Object matching data
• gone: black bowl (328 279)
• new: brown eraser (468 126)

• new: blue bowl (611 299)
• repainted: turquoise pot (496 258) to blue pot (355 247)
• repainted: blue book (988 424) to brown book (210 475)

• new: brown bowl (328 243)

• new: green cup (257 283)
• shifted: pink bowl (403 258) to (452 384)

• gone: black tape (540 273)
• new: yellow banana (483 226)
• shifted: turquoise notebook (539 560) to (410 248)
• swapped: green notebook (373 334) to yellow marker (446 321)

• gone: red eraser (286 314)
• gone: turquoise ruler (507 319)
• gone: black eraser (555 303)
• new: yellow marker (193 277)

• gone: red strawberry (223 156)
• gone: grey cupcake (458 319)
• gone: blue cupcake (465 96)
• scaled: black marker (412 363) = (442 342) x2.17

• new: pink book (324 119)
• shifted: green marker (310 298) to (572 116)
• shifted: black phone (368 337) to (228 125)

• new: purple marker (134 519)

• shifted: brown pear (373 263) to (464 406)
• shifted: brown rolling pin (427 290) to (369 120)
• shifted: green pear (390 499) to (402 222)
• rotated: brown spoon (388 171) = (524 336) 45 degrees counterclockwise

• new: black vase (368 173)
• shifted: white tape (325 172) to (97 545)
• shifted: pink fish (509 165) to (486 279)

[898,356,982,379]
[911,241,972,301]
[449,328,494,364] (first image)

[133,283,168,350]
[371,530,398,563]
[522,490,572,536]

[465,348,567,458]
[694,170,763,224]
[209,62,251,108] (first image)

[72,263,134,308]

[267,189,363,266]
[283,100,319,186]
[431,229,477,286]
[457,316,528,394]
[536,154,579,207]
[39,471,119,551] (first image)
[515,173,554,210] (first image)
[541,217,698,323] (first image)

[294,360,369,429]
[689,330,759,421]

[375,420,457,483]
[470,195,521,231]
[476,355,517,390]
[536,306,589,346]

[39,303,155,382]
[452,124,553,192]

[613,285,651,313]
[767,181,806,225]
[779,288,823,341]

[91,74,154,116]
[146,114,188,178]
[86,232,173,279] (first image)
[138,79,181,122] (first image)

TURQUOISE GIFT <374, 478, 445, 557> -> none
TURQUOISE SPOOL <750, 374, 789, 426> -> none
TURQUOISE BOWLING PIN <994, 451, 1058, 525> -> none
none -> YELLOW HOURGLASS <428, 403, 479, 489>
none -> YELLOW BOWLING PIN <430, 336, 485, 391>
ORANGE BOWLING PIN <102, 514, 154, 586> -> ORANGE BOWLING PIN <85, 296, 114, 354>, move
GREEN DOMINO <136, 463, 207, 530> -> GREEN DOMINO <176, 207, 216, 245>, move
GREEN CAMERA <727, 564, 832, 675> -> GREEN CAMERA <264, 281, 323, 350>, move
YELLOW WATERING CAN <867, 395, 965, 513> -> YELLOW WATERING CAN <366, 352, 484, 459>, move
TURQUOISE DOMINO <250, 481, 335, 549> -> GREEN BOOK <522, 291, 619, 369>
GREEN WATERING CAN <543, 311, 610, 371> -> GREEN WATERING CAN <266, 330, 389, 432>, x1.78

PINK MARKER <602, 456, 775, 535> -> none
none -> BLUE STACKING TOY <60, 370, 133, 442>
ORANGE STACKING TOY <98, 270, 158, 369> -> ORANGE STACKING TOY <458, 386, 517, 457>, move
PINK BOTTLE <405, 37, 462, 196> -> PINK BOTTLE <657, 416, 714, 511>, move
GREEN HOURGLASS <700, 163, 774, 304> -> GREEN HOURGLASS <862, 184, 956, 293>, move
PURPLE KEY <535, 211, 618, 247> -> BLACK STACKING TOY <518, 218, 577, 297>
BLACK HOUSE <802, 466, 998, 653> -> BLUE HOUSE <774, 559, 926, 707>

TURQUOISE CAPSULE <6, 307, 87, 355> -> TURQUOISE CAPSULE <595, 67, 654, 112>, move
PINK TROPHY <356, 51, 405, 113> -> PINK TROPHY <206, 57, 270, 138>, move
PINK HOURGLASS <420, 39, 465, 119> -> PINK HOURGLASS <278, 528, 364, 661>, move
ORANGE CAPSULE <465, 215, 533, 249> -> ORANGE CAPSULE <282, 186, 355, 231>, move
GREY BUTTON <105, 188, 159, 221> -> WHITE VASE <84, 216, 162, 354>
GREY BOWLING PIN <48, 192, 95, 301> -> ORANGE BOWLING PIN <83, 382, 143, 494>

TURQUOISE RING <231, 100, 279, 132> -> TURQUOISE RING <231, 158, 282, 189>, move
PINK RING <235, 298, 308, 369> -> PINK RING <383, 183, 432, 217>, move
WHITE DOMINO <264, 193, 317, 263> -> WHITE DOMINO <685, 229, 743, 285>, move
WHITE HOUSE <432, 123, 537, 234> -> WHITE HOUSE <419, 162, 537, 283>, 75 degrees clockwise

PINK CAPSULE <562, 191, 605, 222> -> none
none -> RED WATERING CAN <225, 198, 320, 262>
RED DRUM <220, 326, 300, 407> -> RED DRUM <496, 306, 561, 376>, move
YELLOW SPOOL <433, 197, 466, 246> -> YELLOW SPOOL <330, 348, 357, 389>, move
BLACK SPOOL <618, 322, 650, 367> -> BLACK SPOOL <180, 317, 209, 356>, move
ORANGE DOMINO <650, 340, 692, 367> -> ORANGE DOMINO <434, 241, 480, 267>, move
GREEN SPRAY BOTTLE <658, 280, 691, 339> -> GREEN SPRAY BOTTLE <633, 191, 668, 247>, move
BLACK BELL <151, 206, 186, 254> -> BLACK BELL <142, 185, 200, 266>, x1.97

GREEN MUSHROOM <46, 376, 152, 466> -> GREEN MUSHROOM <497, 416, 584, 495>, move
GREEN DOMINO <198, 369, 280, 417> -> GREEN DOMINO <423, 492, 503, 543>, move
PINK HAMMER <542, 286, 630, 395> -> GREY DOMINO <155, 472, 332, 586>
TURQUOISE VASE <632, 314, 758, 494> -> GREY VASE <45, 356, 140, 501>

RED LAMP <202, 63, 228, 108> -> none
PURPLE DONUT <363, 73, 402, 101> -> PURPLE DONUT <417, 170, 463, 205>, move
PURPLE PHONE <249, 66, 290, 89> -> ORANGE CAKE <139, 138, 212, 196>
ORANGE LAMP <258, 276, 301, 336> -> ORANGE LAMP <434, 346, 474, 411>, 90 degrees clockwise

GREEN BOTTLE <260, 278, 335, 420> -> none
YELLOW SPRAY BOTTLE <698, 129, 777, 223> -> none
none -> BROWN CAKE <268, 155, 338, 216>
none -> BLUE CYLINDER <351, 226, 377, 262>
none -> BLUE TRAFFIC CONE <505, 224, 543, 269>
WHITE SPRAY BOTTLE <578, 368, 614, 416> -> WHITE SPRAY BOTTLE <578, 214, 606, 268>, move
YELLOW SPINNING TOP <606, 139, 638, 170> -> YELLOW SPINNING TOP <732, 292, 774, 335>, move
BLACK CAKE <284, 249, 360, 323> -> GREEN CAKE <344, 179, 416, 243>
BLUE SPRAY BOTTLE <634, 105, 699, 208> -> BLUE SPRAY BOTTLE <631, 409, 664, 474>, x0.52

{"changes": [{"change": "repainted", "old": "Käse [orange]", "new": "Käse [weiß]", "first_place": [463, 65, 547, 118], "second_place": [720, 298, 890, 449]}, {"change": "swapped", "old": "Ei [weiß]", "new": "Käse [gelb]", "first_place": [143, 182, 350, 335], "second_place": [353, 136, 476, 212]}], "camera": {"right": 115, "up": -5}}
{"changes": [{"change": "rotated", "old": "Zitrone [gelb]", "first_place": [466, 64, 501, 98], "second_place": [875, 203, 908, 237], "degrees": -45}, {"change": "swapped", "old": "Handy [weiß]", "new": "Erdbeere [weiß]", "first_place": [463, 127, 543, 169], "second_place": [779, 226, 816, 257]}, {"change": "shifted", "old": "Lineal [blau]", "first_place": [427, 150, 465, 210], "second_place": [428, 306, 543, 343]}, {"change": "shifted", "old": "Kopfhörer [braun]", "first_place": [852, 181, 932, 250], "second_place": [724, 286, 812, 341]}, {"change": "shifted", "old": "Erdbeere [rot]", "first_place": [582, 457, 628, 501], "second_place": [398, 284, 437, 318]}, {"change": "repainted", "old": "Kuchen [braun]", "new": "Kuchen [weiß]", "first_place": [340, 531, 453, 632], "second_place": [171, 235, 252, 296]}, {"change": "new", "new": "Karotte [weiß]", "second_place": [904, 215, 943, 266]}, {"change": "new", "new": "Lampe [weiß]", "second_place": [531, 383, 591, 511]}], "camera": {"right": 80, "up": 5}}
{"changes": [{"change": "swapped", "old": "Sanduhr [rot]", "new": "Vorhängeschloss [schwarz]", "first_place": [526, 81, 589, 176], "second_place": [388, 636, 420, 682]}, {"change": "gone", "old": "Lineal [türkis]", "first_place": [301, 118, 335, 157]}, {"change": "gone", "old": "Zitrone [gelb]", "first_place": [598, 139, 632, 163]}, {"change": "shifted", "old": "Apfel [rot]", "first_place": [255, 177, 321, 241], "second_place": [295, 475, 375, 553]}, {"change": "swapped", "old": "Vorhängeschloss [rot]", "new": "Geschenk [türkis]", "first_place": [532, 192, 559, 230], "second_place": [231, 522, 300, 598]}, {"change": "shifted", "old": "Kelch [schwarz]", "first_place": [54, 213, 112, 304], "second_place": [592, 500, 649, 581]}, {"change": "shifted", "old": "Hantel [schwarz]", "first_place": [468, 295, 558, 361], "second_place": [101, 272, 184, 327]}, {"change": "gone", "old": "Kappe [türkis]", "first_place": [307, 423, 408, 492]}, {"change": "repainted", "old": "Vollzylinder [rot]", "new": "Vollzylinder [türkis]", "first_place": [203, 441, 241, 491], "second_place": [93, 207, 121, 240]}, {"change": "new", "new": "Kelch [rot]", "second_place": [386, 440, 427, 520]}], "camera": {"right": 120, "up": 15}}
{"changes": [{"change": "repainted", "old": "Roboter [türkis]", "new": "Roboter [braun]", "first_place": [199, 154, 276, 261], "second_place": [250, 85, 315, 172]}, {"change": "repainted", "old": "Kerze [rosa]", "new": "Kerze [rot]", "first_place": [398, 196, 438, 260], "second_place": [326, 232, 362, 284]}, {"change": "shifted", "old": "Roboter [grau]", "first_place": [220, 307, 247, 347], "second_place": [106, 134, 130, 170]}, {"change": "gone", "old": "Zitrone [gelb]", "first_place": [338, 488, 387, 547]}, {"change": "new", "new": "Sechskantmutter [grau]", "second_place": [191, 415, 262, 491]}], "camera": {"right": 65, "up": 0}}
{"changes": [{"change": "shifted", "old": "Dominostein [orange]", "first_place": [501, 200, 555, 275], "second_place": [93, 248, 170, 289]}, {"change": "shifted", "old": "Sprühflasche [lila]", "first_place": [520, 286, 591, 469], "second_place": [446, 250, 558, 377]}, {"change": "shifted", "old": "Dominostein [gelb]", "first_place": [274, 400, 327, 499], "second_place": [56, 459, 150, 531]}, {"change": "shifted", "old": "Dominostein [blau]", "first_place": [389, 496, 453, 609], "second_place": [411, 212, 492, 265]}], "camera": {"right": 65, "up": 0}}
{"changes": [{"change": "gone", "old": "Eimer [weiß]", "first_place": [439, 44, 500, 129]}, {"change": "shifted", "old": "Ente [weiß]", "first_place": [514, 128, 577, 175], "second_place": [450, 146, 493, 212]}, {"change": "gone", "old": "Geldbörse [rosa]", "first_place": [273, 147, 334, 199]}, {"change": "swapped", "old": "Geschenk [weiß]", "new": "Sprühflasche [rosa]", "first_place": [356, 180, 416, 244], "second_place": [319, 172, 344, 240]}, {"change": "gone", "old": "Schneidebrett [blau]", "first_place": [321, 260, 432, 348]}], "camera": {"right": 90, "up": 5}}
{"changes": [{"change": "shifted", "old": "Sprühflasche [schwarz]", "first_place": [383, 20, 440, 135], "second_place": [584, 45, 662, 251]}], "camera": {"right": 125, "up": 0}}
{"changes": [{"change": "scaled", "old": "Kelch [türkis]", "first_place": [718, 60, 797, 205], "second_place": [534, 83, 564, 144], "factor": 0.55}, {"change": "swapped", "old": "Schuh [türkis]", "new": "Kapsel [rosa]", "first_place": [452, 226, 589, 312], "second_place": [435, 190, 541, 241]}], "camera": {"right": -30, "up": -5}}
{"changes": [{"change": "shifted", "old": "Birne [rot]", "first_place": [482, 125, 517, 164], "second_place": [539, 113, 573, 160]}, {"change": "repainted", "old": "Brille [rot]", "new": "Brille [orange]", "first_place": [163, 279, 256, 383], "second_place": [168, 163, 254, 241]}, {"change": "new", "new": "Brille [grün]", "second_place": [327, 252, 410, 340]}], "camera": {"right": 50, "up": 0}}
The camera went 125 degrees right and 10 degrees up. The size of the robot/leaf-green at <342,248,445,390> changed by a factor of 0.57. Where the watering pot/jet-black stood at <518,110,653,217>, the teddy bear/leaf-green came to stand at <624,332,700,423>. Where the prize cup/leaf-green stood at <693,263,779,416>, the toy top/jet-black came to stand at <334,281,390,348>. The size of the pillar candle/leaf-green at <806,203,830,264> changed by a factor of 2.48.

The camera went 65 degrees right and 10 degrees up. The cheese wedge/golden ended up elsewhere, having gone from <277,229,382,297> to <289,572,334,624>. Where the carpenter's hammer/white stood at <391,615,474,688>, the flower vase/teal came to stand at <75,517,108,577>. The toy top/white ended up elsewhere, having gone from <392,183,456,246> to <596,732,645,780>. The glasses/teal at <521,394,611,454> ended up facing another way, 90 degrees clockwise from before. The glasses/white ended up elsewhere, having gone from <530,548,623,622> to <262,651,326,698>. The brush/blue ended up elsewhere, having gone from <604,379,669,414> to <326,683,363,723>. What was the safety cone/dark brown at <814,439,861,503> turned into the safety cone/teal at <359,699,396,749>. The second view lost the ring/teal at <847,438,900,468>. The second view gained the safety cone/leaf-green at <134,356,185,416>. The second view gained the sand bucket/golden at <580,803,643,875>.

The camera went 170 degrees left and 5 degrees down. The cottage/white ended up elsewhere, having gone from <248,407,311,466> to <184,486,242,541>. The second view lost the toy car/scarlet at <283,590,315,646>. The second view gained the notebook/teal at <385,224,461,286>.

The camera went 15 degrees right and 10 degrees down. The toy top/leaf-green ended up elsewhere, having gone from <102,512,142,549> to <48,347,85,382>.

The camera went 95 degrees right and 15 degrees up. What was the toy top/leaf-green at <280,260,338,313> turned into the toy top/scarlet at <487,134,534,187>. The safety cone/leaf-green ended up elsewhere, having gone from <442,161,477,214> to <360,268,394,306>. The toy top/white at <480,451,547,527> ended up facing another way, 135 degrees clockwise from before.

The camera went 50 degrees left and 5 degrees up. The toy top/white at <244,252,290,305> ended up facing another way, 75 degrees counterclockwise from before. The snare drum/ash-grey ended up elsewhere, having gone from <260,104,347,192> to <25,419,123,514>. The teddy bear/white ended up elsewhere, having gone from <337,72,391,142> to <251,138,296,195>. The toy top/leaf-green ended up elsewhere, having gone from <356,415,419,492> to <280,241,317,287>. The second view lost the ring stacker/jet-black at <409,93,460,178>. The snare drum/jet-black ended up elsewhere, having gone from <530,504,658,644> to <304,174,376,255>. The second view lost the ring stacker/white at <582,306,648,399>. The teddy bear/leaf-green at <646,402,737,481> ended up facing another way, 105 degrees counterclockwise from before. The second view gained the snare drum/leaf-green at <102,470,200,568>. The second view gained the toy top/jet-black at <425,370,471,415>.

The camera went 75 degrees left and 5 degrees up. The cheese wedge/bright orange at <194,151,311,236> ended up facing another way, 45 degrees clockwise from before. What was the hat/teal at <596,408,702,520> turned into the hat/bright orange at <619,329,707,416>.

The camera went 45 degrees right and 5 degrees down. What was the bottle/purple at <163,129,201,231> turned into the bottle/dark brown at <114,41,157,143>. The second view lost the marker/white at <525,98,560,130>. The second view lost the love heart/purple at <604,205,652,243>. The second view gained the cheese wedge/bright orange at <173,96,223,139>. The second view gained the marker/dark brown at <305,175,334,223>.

> **Task directions**
Above are records; repeat only the lines starting at the line with "GREEN CAMERA <727, 564, 832, 675>" and ending at the line with "TURQUOISE DOMINO <250, 481, 335, 549>", exactly as they appear, both included.

> **Output of the task**
GREEN CAMERA <727, 564, 832, 675> -> GREEN CAMERA <264, 281, 323, 350>, move
YELLOW WATERING CAN <867, 395, 965, 513> -> YELLOW WATERING CAN <366, 352, 484, 459>, move
TURQUOISE DOMINO <250, 481, 335, 549> -> GREEN BOOK <522, 291, 619, 369>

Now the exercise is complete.